Set problem: Quote every one of the following lines word for word, in the order they appear.

Dataset content:
◇ ◇ ◇ ◇ ◇
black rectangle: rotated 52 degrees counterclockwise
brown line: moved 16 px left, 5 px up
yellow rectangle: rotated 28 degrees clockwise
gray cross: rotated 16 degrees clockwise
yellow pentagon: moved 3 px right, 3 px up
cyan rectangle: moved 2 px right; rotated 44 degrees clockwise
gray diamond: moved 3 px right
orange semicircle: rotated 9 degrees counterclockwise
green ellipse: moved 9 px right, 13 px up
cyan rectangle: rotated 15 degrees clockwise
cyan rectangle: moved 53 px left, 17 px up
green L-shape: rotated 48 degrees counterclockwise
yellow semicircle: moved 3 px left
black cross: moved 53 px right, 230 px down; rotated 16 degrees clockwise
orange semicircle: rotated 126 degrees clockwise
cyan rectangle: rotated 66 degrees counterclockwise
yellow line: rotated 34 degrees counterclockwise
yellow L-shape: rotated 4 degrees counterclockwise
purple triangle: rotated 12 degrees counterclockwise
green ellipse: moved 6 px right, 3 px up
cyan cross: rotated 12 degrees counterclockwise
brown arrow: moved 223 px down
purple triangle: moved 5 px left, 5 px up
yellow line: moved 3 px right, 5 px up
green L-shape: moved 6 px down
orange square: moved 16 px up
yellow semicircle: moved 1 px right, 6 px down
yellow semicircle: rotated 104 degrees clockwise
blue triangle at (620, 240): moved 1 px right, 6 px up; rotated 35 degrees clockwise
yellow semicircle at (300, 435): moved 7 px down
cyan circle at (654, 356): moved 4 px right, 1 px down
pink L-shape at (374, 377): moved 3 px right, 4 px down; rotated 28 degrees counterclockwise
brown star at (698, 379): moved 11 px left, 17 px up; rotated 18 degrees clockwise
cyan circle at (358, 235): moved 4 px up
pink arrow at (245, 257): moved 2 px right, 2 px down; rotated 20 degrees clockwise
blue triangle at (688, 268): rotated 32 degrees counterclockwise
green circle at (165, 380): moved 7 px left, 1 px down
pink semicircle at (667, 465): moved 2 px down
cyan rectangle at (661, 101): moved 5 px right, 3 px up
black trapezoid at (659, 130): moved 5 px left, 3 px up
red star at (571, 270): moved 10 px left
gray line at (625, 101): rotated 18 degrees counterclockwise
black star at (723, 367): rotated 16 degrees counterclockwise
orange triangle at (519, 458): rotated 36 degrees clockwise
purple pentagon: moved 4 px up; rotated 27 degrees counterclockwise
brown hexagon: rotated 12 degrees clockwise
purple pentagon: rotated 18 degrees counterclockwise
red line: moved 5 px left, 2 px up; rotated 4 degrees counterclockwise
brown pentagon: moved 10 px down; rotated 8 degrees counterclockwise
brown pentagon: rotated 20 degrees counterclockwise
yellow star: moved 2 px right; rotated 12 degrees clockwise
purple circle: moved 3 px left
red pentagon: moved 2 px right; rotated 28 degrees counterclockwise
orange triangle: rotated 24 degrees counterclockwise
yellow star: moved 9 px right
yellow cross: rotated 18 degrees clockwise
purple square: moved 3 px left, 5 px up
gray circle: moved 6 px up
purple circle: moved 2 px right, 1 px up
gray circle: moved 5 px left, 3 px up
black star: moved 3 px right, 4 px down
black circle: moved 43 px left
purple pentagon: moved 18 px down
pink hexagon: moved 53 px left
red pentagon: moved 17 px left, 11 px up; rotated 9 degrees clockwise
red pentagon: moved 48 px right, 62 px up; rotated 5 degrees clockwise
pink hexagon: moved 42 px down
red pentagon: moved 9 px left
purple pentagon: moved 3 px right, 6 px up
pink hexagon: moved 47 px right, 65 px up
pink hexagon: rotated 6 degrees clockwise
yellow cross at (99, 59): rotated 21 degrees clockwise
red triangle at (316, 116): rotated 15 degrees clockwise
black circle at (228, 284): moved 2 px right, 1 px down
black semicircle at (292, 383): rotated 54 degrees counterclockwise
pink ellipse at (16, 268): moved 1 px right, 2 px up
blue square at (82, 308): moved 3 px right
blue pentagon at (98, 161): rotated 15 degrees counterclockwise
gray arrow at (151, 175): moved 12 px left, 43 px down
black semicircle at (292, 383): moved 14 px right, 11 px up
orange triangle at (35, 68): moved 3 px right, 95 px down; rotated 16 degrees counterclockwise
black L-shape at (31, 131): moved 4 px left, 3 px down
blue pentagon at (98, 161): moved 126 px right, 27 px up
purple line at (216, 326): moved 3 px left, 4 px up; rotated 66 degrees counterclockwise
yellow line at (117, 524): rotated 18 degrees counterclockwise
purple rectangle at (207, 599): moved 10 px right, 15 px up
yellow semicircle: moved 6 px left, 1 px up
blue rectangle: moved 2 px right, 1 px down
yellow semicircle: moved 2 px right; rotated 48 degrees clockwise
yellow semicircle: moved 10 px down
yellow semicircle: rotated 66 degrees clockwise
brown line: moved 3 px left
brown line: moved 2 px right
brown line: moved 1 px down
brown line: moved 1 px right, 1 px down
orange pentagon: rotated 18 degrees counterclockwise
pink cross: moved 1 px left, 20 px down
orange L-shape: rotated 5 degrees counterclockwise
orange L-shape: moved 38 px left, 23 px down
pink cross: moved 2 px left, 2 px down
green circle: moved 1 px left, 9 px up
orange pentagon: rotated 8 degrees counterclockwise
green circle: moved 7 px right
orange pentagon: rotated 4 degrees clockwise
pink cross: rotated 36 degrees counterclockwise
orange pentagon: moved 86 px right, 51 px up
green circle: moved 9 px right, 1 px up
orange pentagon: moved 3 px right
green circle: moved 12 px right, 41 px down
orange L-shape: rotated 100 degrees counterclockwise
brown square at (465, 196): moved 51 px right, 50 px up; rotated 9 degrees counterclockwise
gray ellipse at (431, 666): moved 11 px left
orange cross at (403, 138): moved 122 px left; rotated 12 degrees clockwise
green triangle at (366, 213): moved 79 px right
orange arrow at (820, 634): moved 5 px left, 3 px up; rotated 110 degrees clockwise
◇ ◇ ◇ ◇ ◇
Answer to the exercise:
black rectangle: rotated 52 degrees counterclockwise
brown line: moved 16 px left, 5 px up
yellow rectangle: rotated 28 degrees clockwise
gray cross: rotated 16 degrees clockwise
yellow pentagon: moved 3 px right, 3 px up
cyan rectangle: moved 2 px right; rotated 44 degrees clockwise
gray diamond: moved 3 px right
orange semicircle: rotated 9 degrees counterclockwise
green ellipse: moved 9 px right, 13 px up
cyan rectangle: rotated 15 degrees clockwise
cyan rectangle: moved 53 px left, 17 px up
green L-shape: rotated 48 degrees counterclockwise
yellow semicircle: moved 3 px left
black cross: moved 53 px right, 230 px down; rotated 16 degrees clockwise
orange semicircle: rotated 126 degrees clockwise
cyan rectangle: rotated 66 degrees counterclockwise
yellow line: rotated 34 degrees counterclockwise
yellow L-shape: rotated 4 degrees counterclockwise
purple triangle: rotated 12 degrees counterclockwise
green ellipse: moved 6 px right, 3 px up
cyan cross: rotated 12 degrees counterclockwise
brown arrow: moved 223 px down
purple triangle: moved 5 px left, 5 px up
yellow line: moved 3 px right, 5 px up
green L-shape: moved 6 px down
orange square: moved 16 px up
yellow semicircle: moved 1 px right, 6 px down
yellow semicircle: rotated 104 degrees clockwise
blue triangle at (620, 240): moved 1 px right, 6 px up; rotated 35 degrees clockwise
yellow semicircle at (300, 435): moved 7 px down
cyan circle at (654, 356): moved 4 px right, 1 px down
pink L-shape at (374, 377): moved 3 px right, 4 px down; rotated 28 degrees counterclockwise
brown star at (698, 379): moved 11 px left, 17 px up; rotated 18 degrees clockwise
cyan circle at (358, 235): moved 4 px up
pink arrow at (245, 257): moved 2 px right, 2 px down; rotated 20 degrees clockwise
blue triangle at (688, 268): rotated 32 degrees counterclockwise
green circle at (165, 380): moved 7 px left, 1 px down
pink semicircle at (667, 465): moved 2 px down
cyan rectangle at (661, 101): moved 5 px right, 3 px up
black trapezoid at (659, 130): moved 5 px left, 3 px up
red star at (571, 270): moved 10 px left
gray line at (625, 101): rotated 18 degrees counterclockwise
black star at (723, 367): rotated 16 degrees counterclockwise
orange triangle at (519, 458): rotated 36 degrees clockwise
purple pentagon: moved 4 px up; rotated 27 degrees counterclockwise
brown hexagon: rotated 12 degrees clockwise
purple pentagon: rotated 18 degrees counterclockwise
red line: moved 5 px left, 2 px up; rotated 4 degrees counterclockwise
brown pentagon: moved 10 px down; rotated 8 degrees counterclockwise
brown pentagon: rotated 20 degrees counterclockwise
yellow star: moved 2 px right; rotated 12 degrees clockwise
purple circle: moved 3 px left
red pentagon: moved 2 px right; rotated 28 degrees counterclockwise
orange triangle: rotated 24 degrees counterclockwise
yellow star: moved 9 px right
yellow cross: rotated 18 degrees clockwise
purple square: moved 3 px left, 5 px up
gray circle: moved 6 px up
purple circle: moved 2 px right, 1 px up
gray circle: moved 5 px left, 3 px up
black star: moved 3 px right, 4 px down
black circle: moved 43 px left
purple pentagon: moved 18 px down
pink hexagon: moved 53 px left
red pentagon: moved 17 px left, 11 px up; rotated 9 degrees clockwise
red pentagon: moved 48 px right, 62 px up; rotated 5 degrees clockwise
pink hexagon: moved 42 px down
red pentagon: moved 9 px left
purple pentagon: moved 3 px right, 6 px up
pink hexagon: moved 47 px right, 65 px up
pink hexagon: rotated 6 degrees clockwise
yellow cross at (99, 59): rotated 21 degrees clockwise
red triangle at (316, 116): rotated 15 degrees clockwise
black circle at (228, 284): moved 2 px right, 1 px down
black semicircle at (292, 383): rotated 54 degrees counterclockwise
pink ellipse at (16, 268): moved 1 px right, 2 px up
blue square at (82, 308): moved 3 px right
blue pentagon at (98, 161): rotated 15 degrees counterclockwise
gray arrow at (151, 175): moved 12 px left, 43 px down
black semicircle at (292, 383): moved 14 px right, 11 px up
orange triangle at (35, 68): moved 3 px right, 95 px down; rotated 16 degrees counterclockwise
black L-shape at (31, 131): moved 4 px left, 3 px down
blue pentagon at (98, 161): moved 126 px right, 27 px up
purple line at (216, 326): moved 3 px left, 4 px up; rotated 66 degrees counterclockwise
yellow line at (117, 524): rotated 18 degrees counterclockwise
purple rectangle at (207, 599): moved 10 px right, 15 px up
yellow semicircle: moved 6 px left, 1 px up
blue rectangle: moved 2 px right, 1 px down
yellow semicircle: moved 2 px right; rotated 48 degrees clockwise
yellow semicircle: moved 10 px down
yellow semicircle: rotated 66 degrees clockwise
brown line: moved 3 px left
brown line: moved 2 px right
brown line: moved 1 px down
brown line: moved 1 px right, 1 px down
orange pentagon: rotated 18 degrees counterclockwise
pink cross: moved 1 px left, 20 px down
orange L-shape: rotated 5 degrees counterclockwise
orange L-shape: moved 38 px left, 23 px down
pink cross: moved 2 px left, 2 px down
green circle: moved 1 px left, 9 px up
orange pentagon: rotated 8 degrees counterclockwise
green circle: moved 7 px right
orange pentagon: rotated 4 degrees clockwise
pink cross: rotated 36 degrees counterclockwise
orange pentagon: moved 86 px right, 51 px up
green circle: moved 9 px right, 1 px up
orange pentagon: moved 3 px right
green circle: moved 12 px right, 41 px down
orange L-shape: rotated 100 degrees counterclockwise
brown square at (465, 196): moved 51 px right, 50 px up; rotated 9 degrees counterclockwise
gray ellipse at (431, 666): moved 11 px left
orange cross at (403, 138): moved 122 px left; rotated 12 degrees clockwise
green triangle at (366, 213): moved 79 px right
orange arrow at (820, 634): moved 5 px left, 3 px up; rotated 110 degrees clockwise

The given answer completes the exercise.